■ Your instructions
Print each line exactly, from the one with "LCD3: LCD0802 -> LCD1602" to the very last line of the listing, and keep the pictures out.

■ Information given
• • • • •

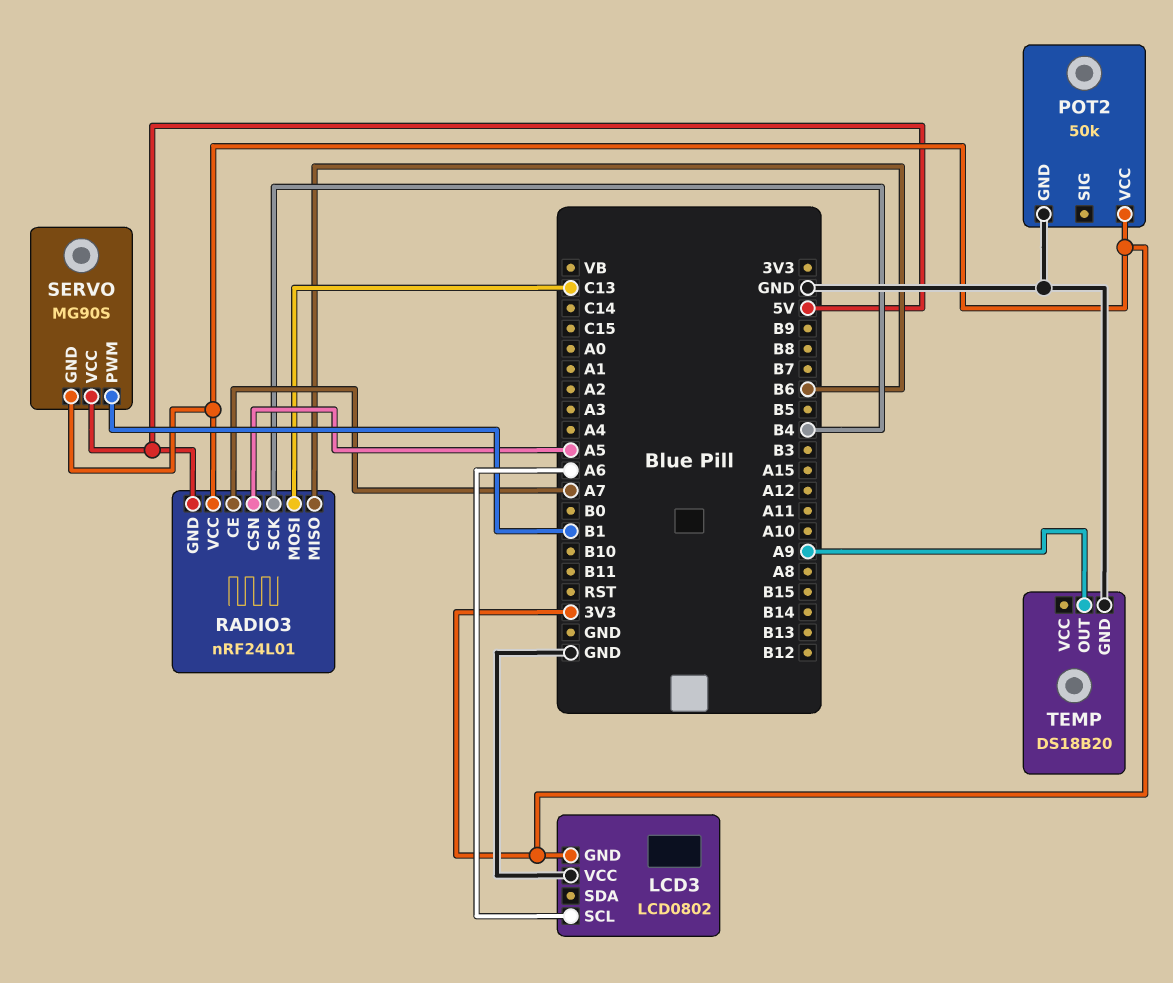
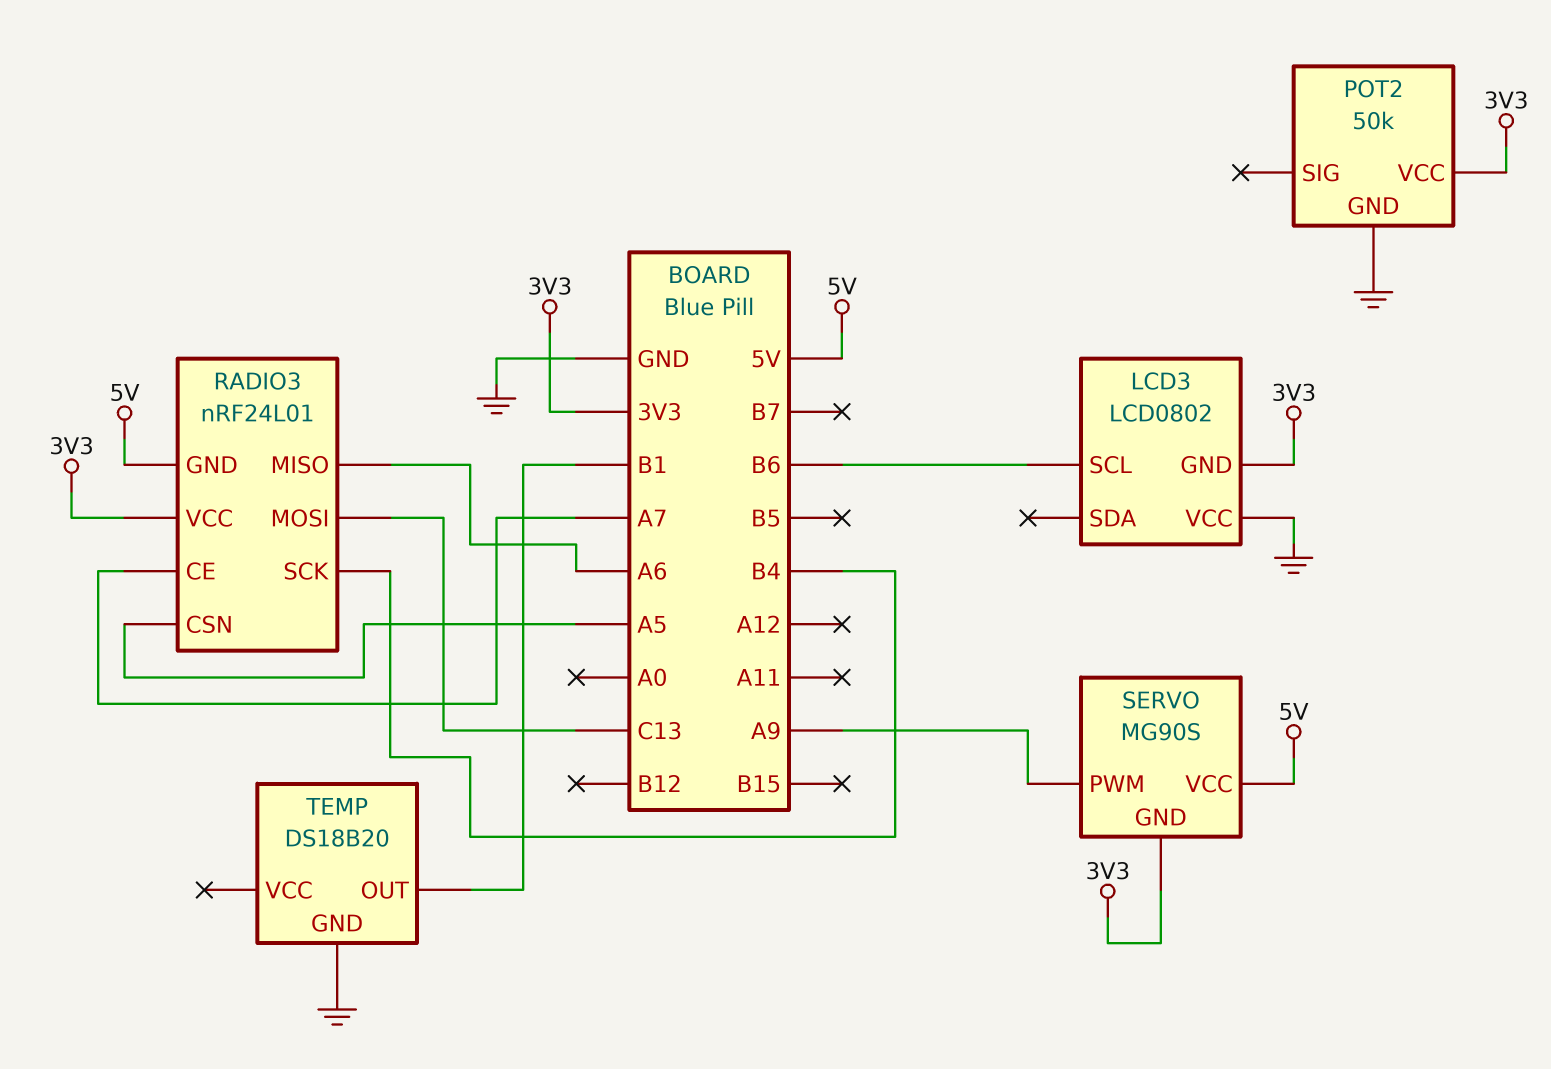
LCD3 pin SCL: A6 -> B6
RADIO3 pin MISO: B6 -> A6
SERVO pin PWM: B1 -> A9
TEMP pin OUT: A9 -> B1

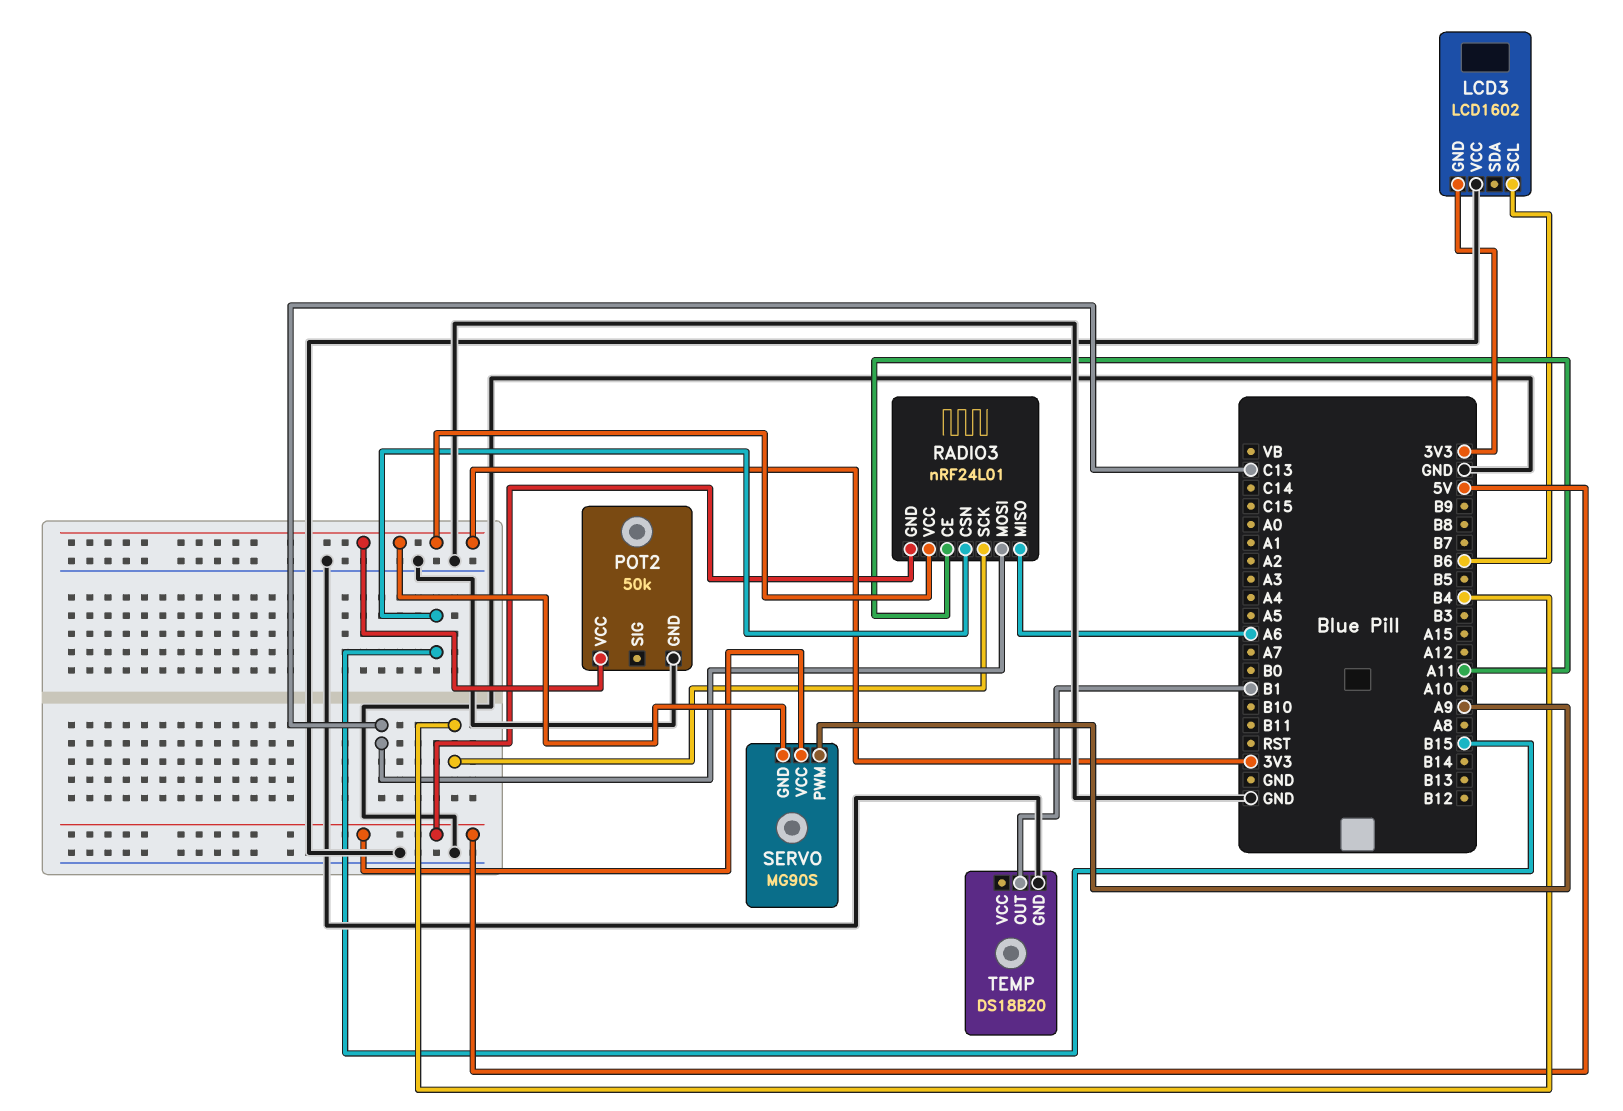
LCD3: LCD0802 -> LCD1602
RADIO3 pin CE: A7 -> A11
RADIO3 pin CSN: A5 -> B15

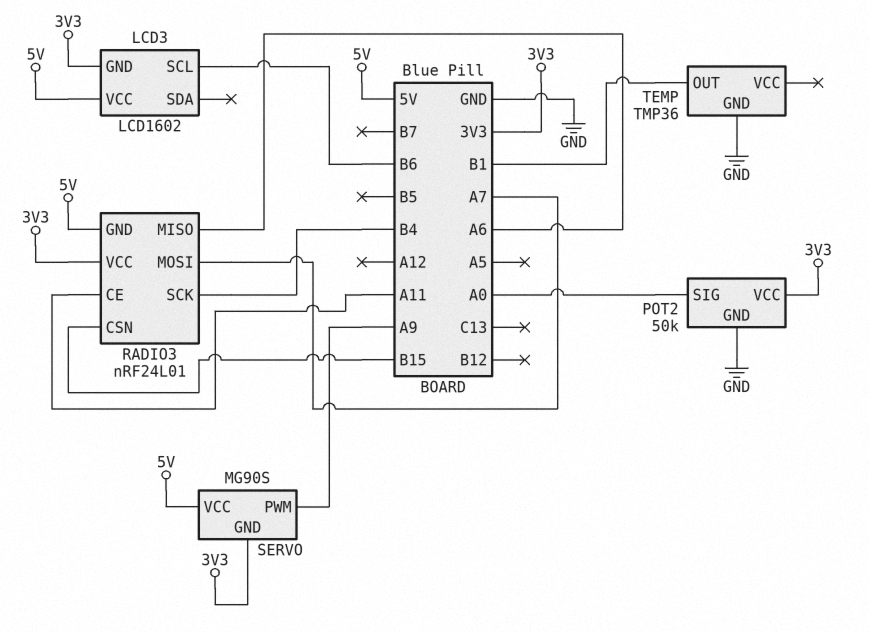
LCD3 pin VCC: GND -> 5V
POT2 pin SIG: none -> A0
RADIO3 pin MOSI: C13 -> A7
TEMP: DS18B20 -> TMP36

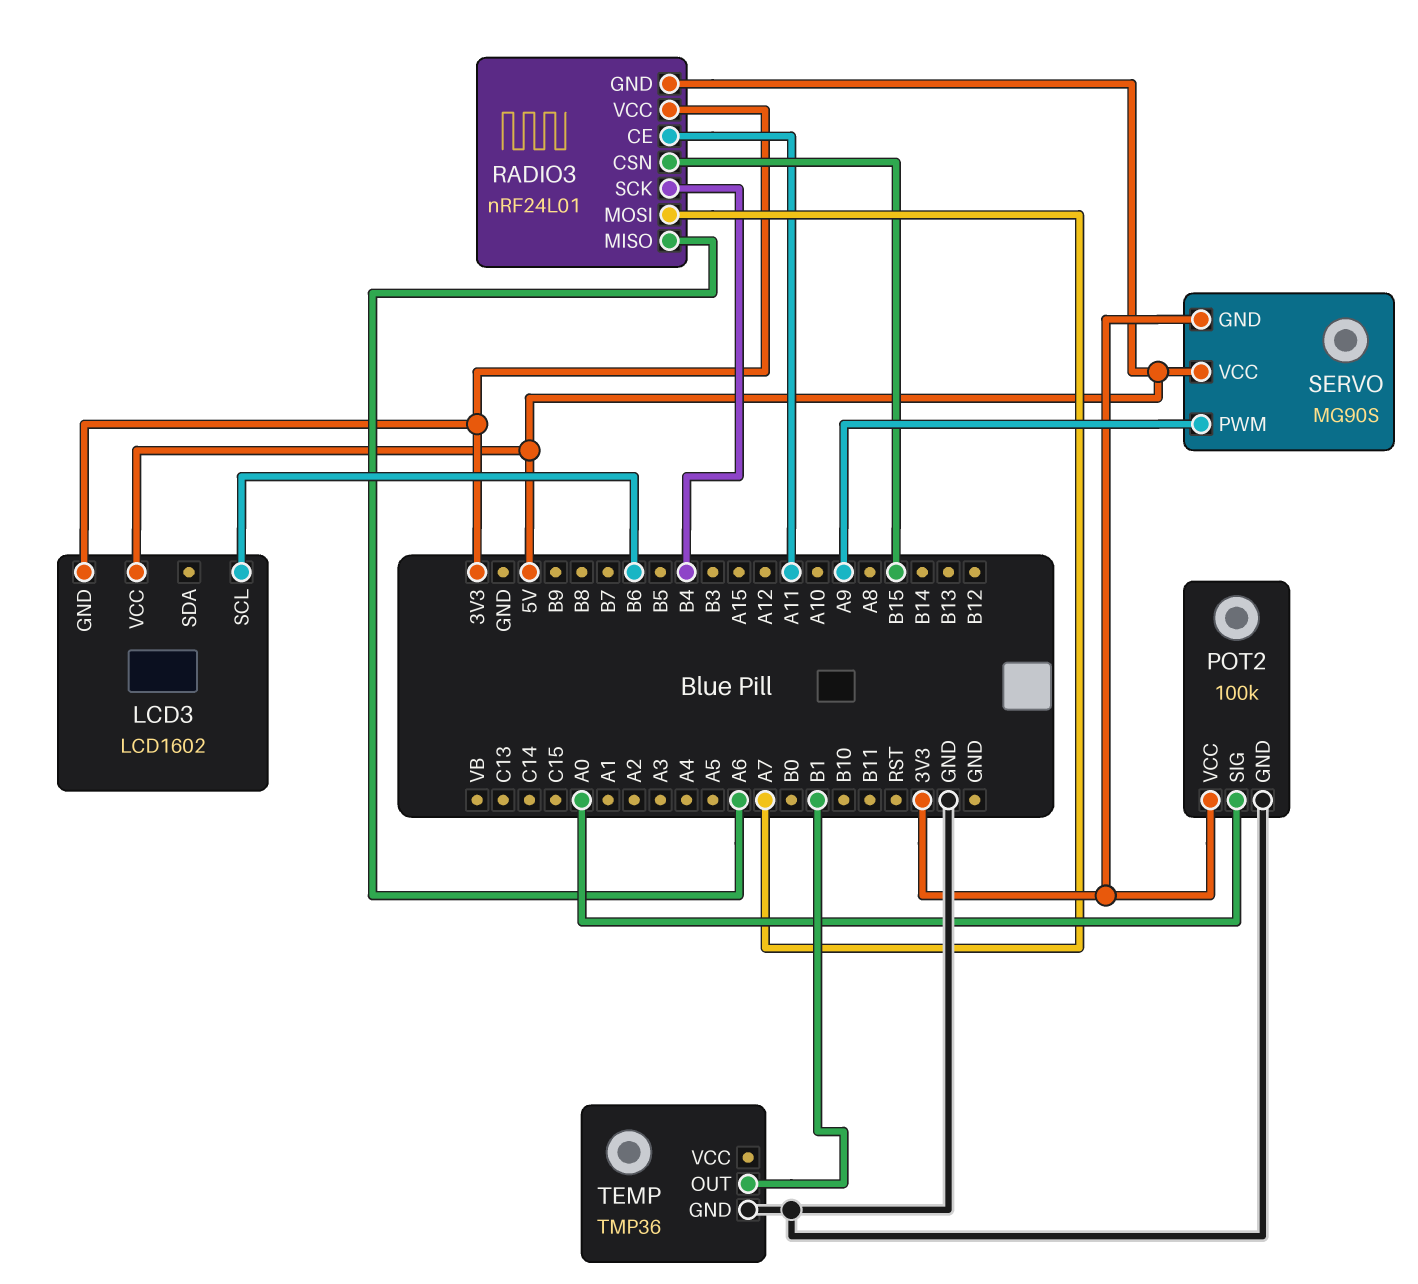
POT2: 50k -> 100k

• • • • •

■ Problem solution
LCD3: LCD0802 -> LCD1602
RADIO3 pin CE: A7 -> A11
RADIO3 pin CSN: A5 -> B15

LCD3 pin VCC: GND -> 5V
POT2 pin SIG: none -> A0
RADIO3 pin MOSI: C13 -> A7
TEMP: DS18B20 -> TMP36

POT2: 50k -> 100k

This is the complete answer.